<<<<

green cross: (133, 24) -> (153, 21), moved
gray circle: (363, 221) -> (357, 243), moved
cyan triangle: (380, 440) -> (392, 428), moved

>>>>
<<<<

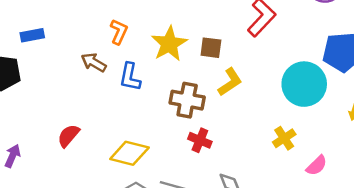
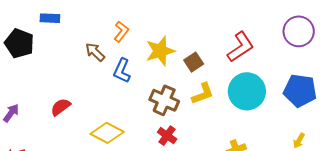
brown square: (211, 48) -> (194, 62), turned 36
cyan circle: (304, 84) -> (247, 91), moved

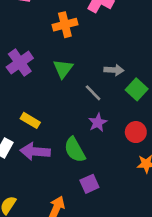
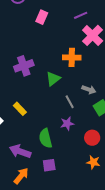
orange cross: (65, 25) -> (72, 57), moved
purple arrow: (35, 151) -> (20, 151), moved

>>>>
<<<<

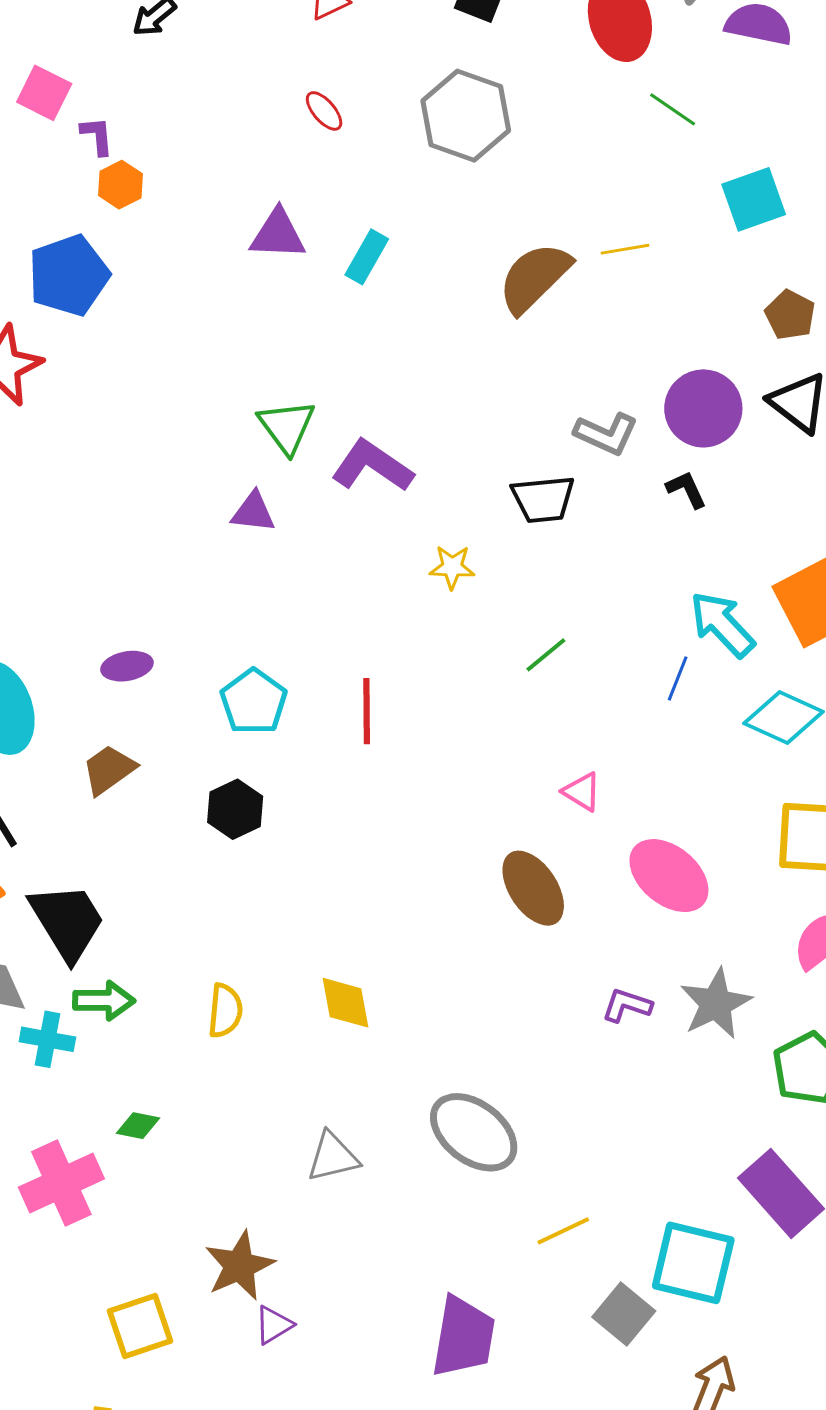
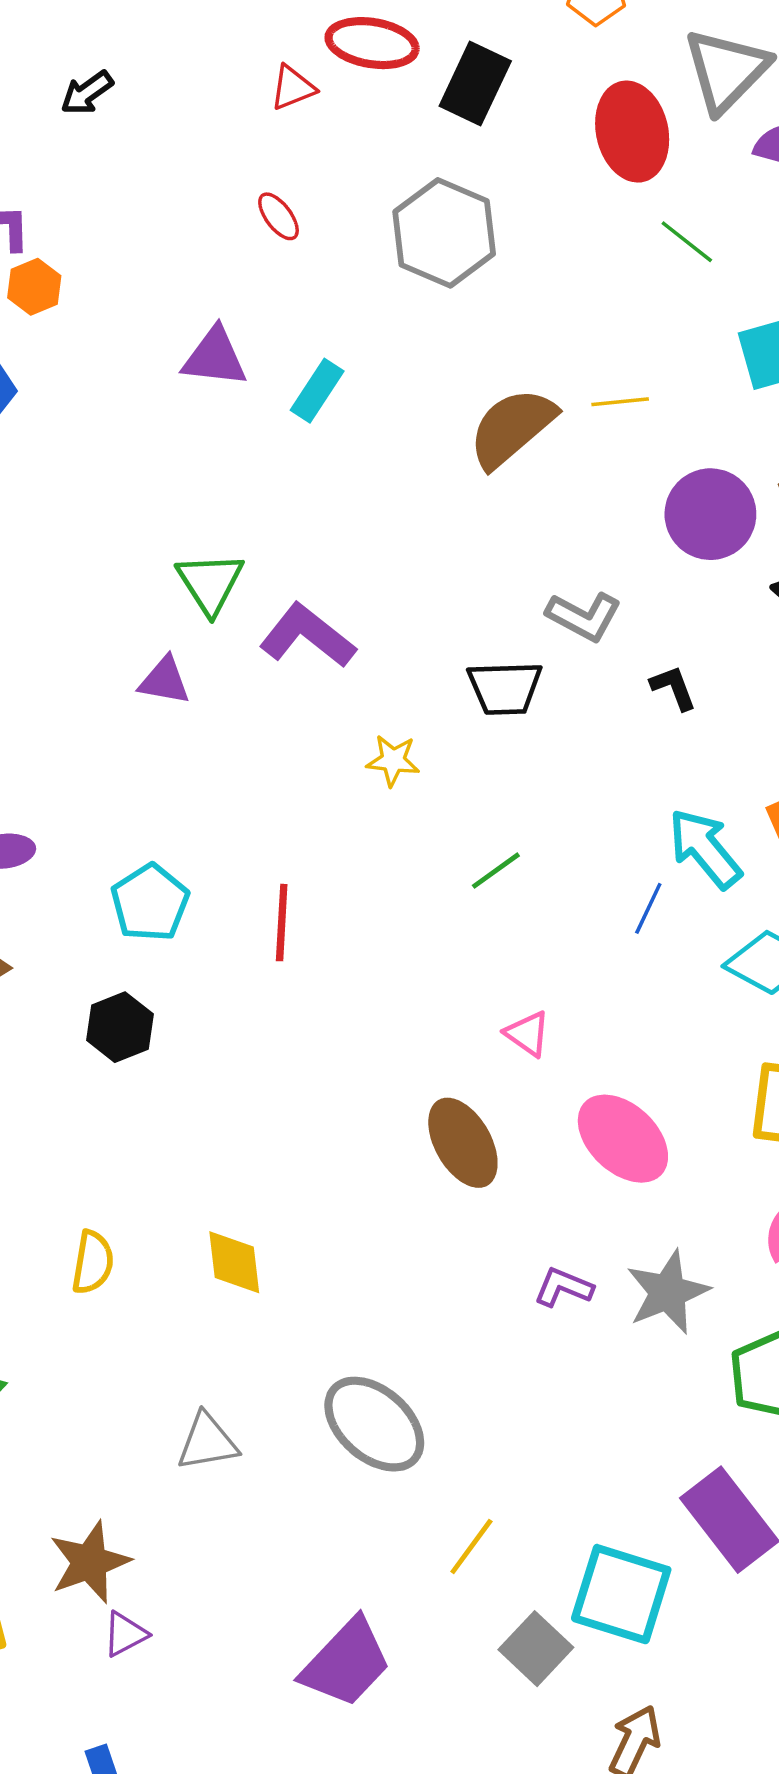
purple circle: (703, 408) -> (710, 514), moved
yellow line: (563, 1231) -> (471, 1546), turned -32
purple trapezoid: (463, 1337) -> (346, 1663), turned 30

>>>>

WORK REQUEST → For the listing above, print only the lines starting at the line containing "green cross: (133, 24) -> (153, 21), moved" and ending at the line containing "cyan triangle: (380, 440)", exactly, both included.

FINISHED TASK →
green cross: (133, 24) -> (153, 21), moved
gray circle: (363, 221) -> (357, 243), moved
cyan triangle: (380, 440) -> (392, 428), moved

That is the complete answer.